What this task involves - Beginning with the opening line, restate the following material exactly, up through the line that contains "BT3 pin GND: GND -> none".

Records to process -
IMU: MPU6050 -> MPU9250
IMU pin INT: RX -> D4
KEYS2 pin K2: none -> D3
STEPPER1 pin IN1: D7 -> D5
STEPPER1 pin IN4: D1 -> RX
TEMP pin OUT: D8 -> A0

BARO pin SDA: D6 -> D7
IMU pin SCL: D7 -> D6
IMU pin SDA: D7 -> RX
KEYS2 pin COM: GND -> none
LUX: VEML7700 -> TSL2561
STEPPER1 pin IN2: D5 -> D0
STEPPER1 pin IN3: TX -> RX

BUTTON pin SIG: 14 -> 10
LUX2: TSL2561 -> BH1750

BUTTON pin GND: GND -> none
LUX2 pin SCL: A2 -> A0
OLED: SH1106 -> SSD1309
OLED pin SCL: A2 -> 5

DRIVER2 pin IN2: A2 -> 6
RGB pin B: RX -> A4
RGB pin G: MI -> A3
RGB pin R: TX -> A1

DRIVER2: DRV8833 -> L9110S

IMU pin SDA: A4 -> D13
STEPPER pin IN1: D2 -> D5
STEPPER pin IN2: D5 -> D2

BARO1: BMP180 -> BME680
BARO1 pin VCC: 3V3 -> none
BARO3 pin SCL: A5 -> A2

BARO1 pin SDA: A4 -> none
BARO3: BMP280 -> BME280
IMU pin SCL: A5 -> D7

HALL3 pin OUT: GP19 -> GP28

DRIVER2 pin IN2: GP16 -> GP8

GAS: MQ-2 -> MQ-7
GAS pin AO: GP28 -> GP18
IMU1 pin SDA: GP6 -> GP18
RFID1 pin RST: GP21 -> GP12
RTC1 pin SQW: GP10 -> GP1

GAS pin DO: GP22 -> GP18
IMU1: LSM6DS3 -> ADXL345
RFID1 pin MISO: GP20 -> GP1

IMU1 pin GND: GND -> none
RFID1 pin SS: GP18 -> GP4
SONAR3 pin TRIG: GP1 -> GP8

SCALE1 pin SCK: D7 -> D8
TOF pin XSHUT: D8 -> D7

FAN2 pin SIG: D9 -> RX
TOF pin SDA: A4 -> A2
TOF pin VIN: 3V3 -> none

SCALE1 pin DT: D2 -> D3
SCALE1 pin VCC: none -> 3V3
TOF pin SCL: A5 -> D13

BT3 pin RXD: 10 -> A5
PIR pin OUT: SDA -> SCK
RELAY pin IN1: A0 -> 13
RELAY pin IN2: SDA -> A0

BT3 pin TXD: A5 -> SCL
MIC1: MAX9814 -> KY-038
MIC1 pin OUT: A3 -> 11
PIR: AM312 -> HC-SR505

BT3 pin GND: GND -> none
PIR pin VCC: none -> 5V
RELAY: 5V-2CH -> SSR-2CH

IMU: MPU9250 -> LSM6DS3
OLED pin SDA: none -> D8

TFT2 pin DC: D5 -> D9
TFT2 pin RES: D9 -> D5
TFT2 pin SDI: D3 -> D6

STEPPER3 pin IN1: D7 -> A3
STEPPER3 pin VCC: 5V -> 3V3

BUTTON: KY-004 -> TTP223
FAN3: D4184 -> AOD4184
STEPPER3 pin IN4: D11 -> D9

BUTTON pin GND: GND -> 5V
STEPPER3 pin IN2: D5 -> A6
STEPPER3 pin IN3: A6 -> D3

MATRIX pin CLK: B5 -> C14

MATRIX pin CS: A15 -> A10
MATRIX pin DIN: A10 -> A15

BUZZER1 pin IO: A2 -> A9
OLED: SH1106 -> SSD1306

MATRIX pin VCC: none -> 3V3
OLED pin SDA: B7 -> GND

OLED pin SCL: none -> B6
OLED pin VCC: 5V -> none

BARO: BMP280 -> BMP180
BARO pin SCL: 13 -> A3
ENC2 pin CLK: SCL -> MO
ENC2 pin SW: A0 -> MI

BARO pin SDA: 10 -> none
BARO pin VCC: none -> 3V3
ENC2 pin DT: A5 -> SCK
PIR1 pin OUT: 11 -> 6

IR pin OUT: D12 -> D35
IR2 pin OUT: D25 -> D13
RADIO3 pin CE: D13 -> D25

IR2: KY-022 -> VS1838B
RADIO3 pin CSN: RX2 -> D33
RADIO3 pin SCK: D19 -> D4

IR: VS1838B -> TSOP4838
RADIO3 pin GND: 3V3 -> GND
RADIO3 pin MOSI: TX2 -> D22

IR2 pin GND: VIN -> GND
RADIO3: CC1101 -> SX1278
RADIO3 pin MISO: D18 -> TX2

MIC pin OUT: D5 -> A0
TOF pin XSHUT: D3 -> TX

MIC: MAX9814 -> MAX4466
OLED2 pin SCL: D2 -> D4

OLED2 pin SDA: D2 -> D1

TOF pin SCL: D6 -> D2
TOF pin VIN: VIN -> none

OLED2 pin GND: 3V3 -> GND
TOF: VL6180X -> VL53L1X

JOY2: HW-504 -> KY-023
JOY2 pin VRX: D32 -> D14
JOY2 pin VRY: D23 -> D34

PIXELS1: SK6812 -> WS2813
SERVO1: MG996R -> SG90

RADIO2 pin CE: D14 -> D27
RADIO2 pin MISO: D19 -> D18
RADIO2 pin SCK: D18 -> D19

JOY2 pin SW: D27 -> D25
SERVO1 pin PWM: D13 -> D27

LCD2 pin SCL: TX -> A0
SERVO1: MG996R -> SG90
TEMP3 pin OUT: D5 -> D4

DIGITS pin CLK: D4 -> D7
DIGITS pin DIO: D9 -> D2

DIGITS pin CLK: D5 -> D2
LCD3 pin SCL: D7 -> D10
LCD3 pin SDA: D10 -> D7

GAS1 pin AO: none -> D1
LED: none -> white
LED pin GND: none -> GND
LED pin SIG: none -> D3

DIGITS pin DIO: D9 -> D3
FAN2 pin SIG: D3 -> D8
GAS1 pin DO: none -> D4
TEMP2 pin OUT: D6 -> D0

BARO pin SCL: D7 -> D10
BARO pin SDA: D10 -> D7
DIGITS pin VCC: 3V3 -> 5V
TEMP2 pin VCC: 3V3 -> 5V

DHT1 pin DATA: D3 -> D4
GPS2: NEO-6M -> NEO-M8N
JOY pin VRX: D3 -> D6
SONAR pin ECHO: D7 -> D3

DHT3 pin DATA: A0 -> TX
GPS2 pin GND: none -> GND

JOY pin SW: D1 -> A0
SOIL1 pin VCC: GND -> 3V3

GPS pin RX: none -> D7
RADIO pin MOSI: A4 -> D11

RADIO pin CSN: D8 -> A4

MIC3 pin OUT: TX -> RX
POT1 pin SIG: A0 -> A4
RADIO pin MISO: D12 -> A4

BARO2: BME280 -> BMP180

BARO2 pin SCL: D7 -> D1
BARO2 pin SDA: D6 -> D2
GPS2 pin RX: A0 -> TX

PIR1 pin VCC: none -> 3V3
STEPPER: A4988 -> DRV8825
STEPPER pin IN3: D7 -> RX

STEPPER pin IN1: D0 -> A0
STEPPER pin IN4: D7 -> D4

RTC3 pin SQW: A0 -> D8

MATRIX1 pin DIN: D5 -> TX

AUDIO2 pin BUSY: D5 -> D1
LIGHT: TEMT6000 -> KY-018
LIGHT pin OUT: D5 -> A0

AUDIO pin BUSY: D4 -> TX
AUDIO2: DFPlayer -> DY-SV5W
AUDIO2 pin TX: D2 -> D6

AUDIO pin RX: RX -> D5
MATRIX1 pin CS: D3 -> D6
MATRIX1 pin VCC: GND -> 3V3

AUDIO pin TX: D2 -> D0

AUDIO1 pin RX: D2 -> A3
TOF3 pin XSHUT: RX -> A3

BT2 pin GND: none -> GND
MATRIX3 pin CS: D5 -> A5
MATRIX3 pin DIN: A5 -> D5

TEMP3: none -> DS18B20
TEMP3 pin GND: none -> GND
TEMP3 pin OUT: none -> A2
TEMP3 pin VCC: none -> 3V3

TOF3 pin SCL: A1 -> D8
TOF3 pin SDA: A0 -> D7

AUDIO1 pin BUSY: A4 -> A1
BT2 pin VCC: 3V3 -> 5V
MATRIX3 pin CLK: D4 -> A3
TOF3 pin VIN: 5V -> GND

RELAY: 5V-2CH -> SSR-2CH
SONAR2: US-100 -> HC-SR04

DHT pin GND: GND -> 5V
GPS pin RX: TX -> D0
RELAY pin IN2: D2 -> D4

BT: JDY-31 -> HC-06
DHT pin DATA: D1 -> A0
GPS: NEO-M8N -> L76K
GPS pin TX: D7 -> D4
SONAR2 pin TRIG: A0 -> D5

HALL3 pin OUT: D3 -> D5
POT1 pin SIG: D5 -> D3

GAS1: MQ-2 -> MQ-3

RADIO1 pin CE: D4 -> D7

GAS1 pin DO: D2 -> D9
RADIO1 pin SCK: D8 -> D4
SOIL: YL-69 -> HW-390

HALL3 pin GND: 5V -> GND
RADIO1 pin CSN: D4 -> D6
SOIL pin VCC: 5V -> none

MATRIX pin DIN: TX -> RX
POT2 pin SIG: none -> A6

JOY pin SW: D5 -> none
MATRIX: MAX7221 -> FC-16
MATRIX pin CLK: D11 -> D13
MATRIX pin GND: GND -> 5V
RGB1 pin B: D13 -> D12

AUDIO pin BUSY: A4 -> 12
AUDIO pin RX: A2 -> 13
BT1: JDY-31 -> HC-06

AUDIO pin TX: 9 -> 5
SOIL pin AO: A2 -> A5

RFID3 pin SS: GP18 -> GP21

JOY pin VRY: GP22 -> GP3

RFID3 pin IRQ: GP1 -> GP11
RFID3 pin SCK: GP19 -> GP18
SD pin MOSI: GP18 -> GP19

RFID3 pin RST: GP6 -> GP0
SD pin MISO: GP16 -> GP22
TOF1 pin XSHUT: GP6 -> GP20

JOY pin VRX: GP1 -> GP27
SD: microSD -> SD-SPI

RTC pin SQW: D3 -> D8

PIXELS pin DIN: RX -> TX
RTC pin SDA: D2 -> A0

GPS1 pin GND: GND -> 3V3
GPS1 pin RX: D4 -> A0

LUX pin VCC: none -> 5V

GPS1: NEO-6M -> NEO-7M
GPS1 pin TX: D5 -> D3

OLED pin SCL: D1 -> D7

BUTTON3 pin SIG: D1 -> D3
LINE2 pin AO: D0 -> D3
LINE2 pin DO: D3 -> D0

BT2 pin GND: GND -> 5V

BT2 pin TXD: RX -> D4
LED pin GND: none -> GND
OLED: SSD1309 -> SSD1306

Answer area -
IMU: MPU6050 -> MPU9250
IMU pin INT: RX -> D4
KEYS2 pin K2: none -> D3
STEPPER1 pin IN1: D7 -> D5
STEPPER1 pin IN4: D1 -> RX
TEMP pin OUT: D8 -> A0

BARO pin SDA: D6 -> D7
IMU pin SCL: D7 -> D6
IMU pin SDA: D7 -> RX
KEYS2 pin COM: GND -> none
LUX: VEML7700 -> TSL2561
STEPPER1 pin IN2: D5 -> D0
STEPPER1 pin IN3: TX -> RX

BUTTON pin SIG: 14 -> 10
LUX2: TSL2561 -> BH1750

BUTTON pin GND: GND -> none
LUX2 pin SCL: A2 -> A0
OLED: SH1106 -> SSD1309
OLED pin SCL: A2 -> 5

DRIVER2 pin IN2: A2 -> 6
RGB pin B: RX -> A4
RGB pin G: MI -> A3
RGB pin R: TX -> A1

DRIVER2: DRV8833 -> L9110S

IMU pin SDA: A4 -> D13
STEPPER pin IN1: D2 -> D5
STEPPER pin IN2: D5 -> D2

BARO1: BMP180 -> BME680
BARO1 pin VCC: 3V3 -> none
BARO3 pin SCL: A5 -> A2

BARO1 pin SDA: A4 -> none
BARO3: BMP280 -> BME280
IMU pin SCL: A5 -> D7

HALL3 pin OUT: GP19 -> GP28

DRIVER2 pin IN2: GP16 -> GP8

GAS: MQ-2 -> MQ-7
GAS pin AO: GP28 -> GP18
IMU1 pin SDA: GP6 -> GP18
RFID1 pin RST: GP21 -> GP12
RTC1 pin SQW: GP10 -> GP1

GAS pin DO: GP22 -> GP18
IMU1: LSM6DS3 -> ADXL345
RFID1 pin MISO: GP20 -> GP1

IMU1 pin GND: GND -> none
RFID1 pin SS: GP18 -> GP4
SONAR3 pin TRIG: GP1 -> GP8

SCALE1 pin SCK: D7 -> D8
TOF pin XSHUT: D8 -> D7

FAN2 pin SIG: D9 -> RX
TOF pin SDA: A4 -> A2
TOF pin VIN: 3V3 -> none

SCALE1 pin DT: D2 -> D3
SCALE1 pin VCC: none -> 3V3
TOF pin SCL: A5 -> D13

BT3 pin RXD: 10 -> A5
PIR pin OUT: SDA -> SCK
RELAY pin IN1: A0 -> 13
RELAY pin IN2: SDA -> A0

BT3 pin TXD: A5 -> SCL
MIC1: MAX9814 -> KY-038
MIC1 pin OUT: A3 -> 11
PIR: AM312 -> HC-SR505

BT3 pin GND: GND -> none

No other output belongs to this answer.